TASK INSTRUCTIONS:
Determine how many lines of the entries that follow contain "FILT", and respond with that number alone.

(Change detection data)

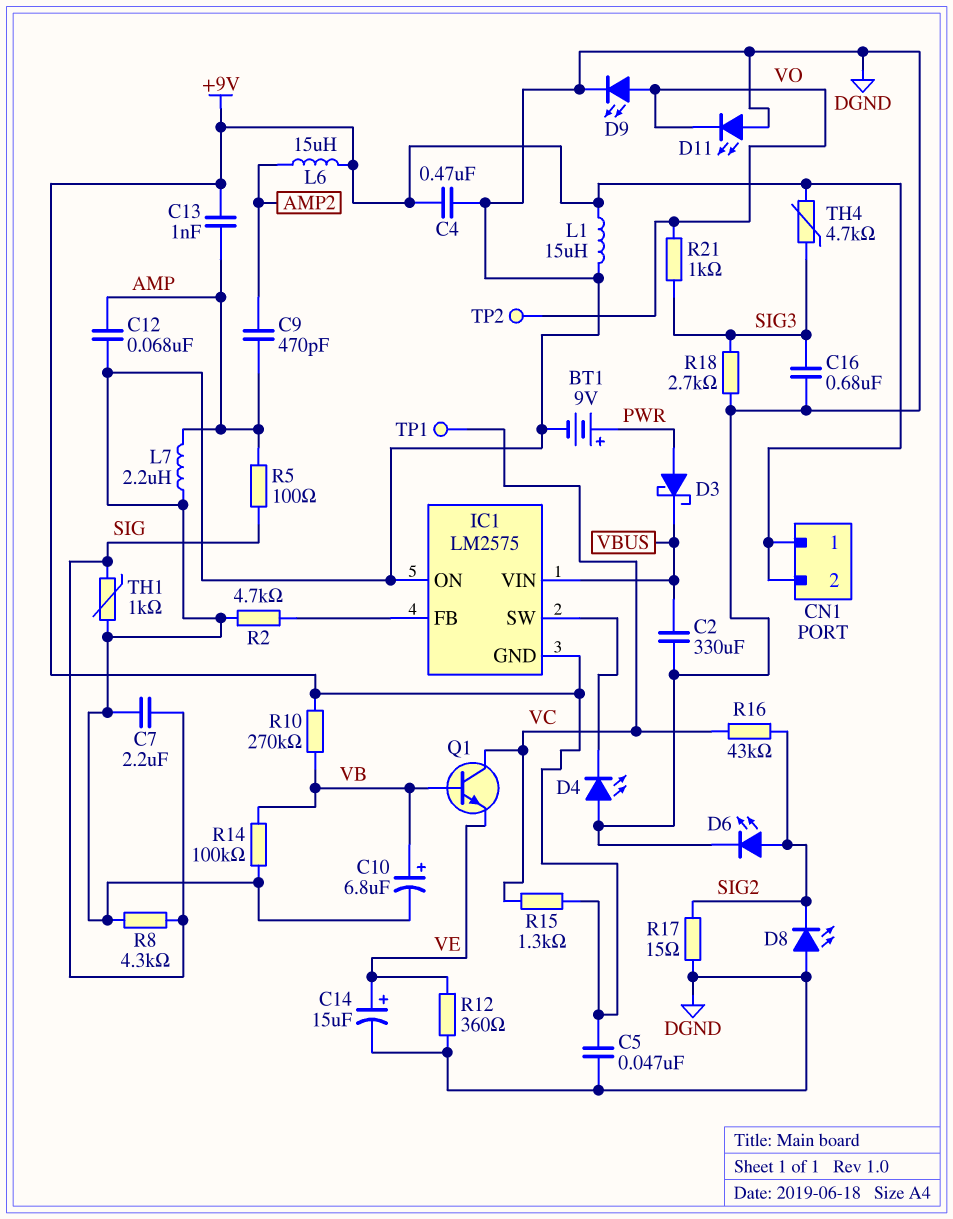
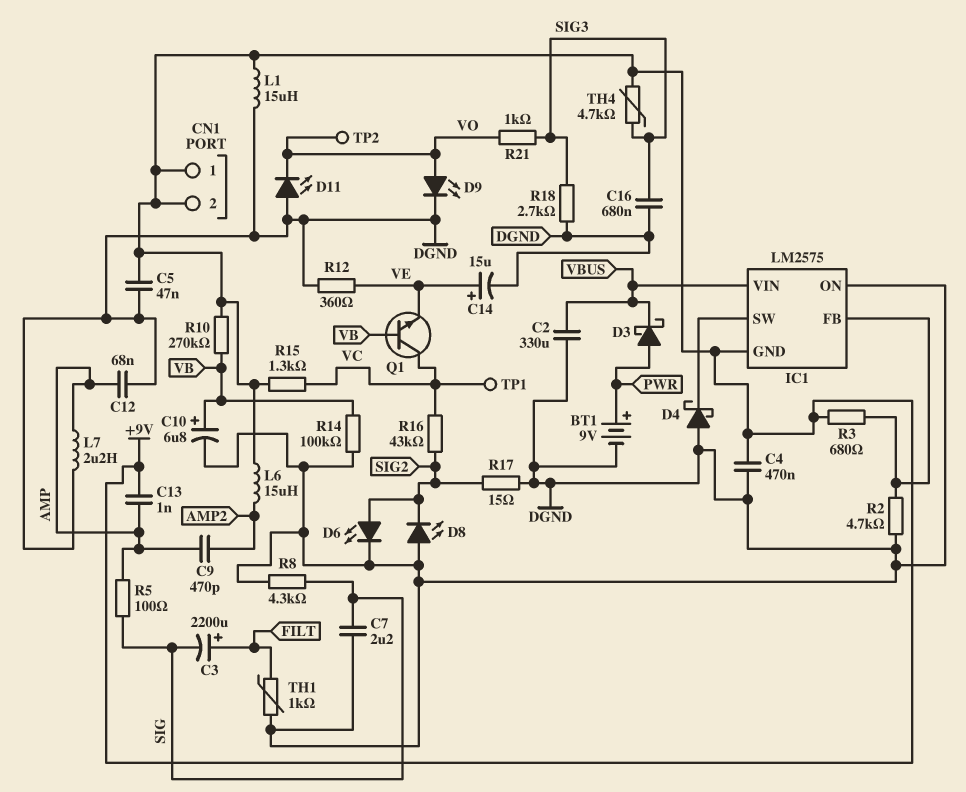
C3: none -> 2200uF (plus FILT, minus SIG)
D4: LED (A DGND, K IC1/SW) -> schottky (A DGND, K IC1/SW)
R3: none -> 680 (+9V, IC1/FB)
TH1: 1k (DGND, SIG) -> 1k (DGND, FILT)

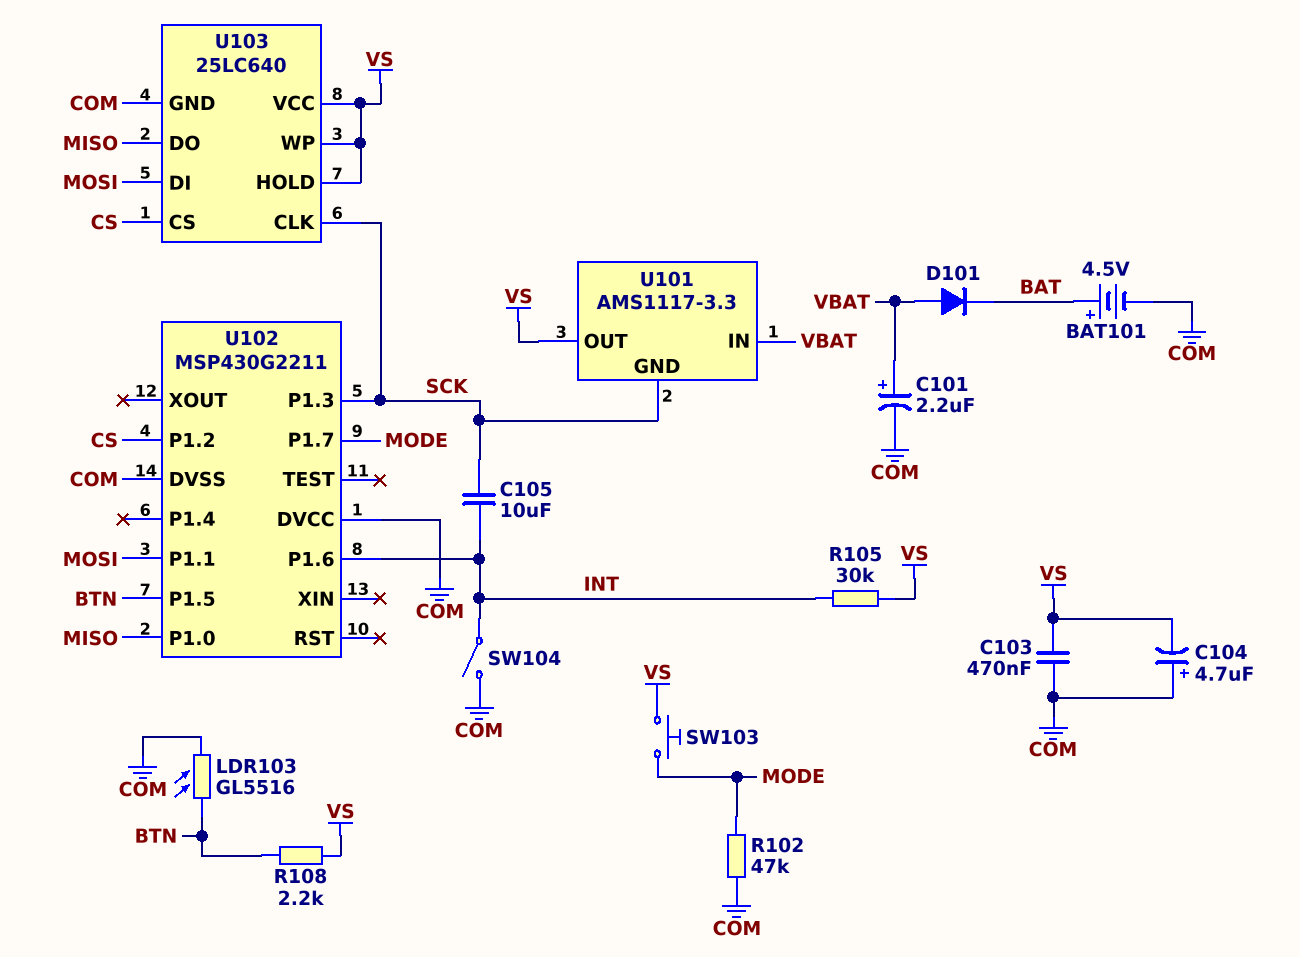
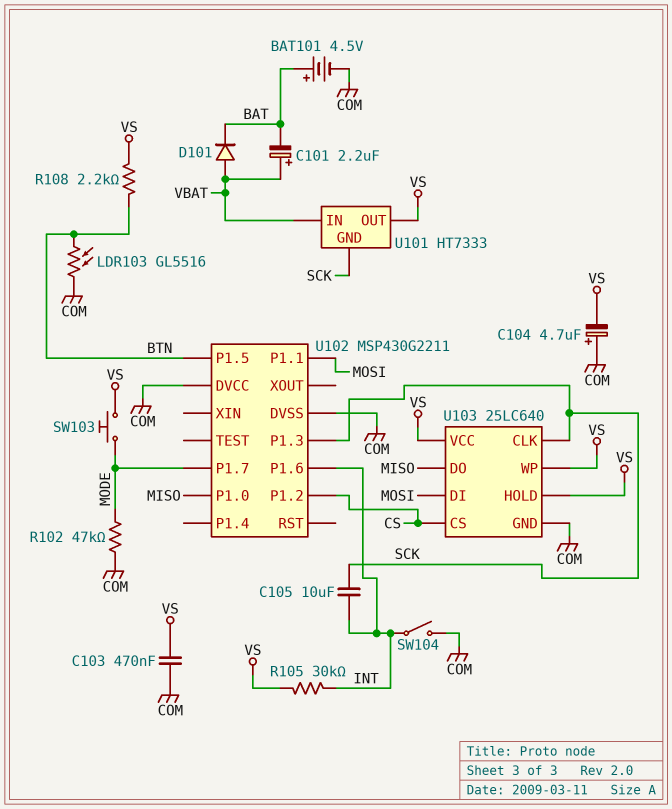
C101: 2.2uF (plus VBAT, minus COM) -> 2.2uF (plus VBAT, minus BAT)
U101: AMS1117-3.3 -> HT7333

EXERCISE RESPONSE:
2